Goal of the exercise: Each line in the entries below that holds the string "white" must be copied.

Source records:
[Start of Attachment]

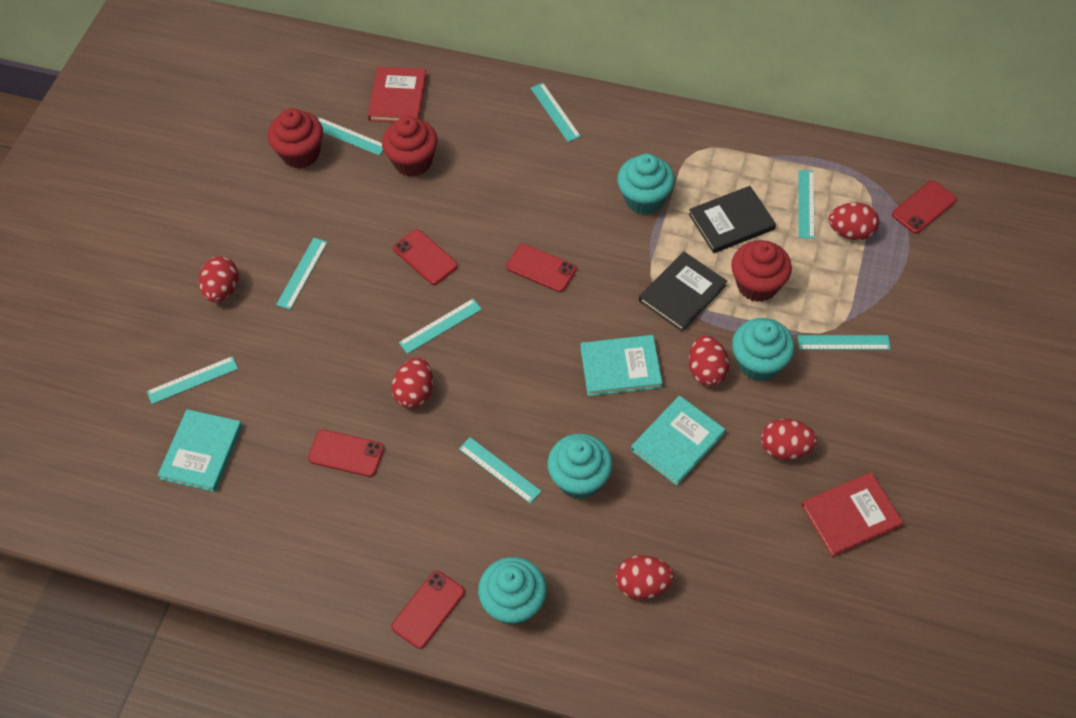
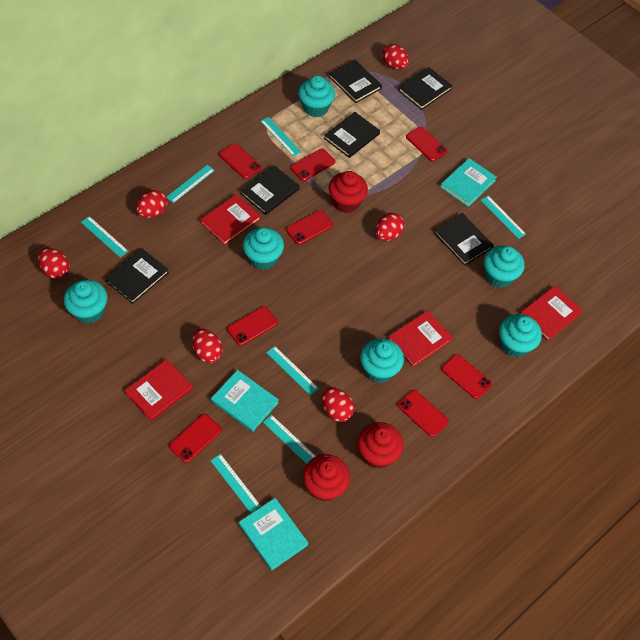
black book: 2 -> 6
red book: 2 -> 4
red phone: 5 -> 8
turquoise cupcake: 4 -> 6
turquoise ruler: 8 -> 7

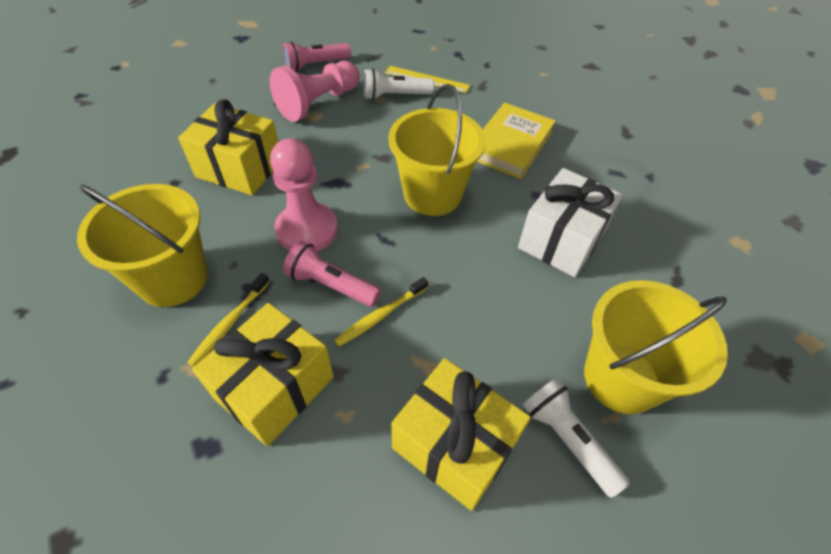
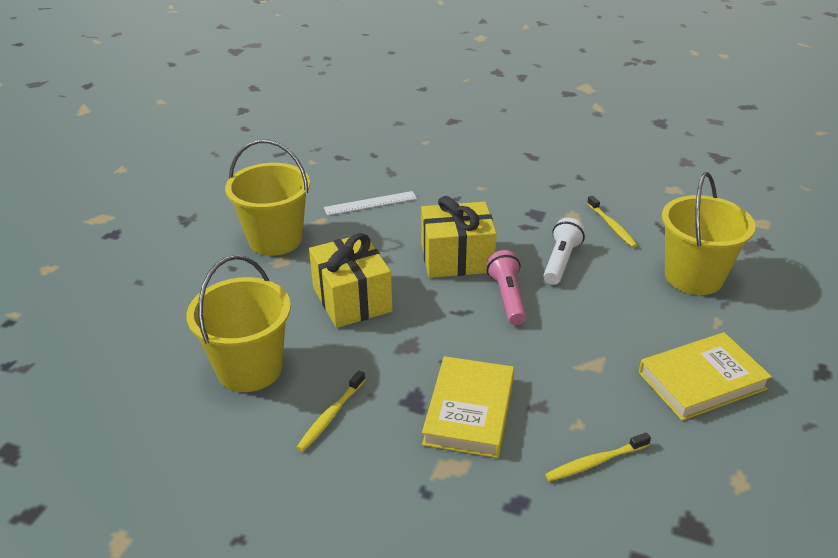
pink flashlight: 2 -> 1
pink pawn: 2 -> 0
white flashlight: 2 -> 1
white gift: 1 -> 0
white ruler: 0 -> 1
yellow book: 1 -> 2
yellow gift: 3 -> 2
yellow ruler: 1 -> 0
yellow toothbrush: 2 -> 3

[End of Attachment]

Exercise response:
white flashlight: 2 -> 1
white gift: 1 -> 0
white ruler: 0 -> 1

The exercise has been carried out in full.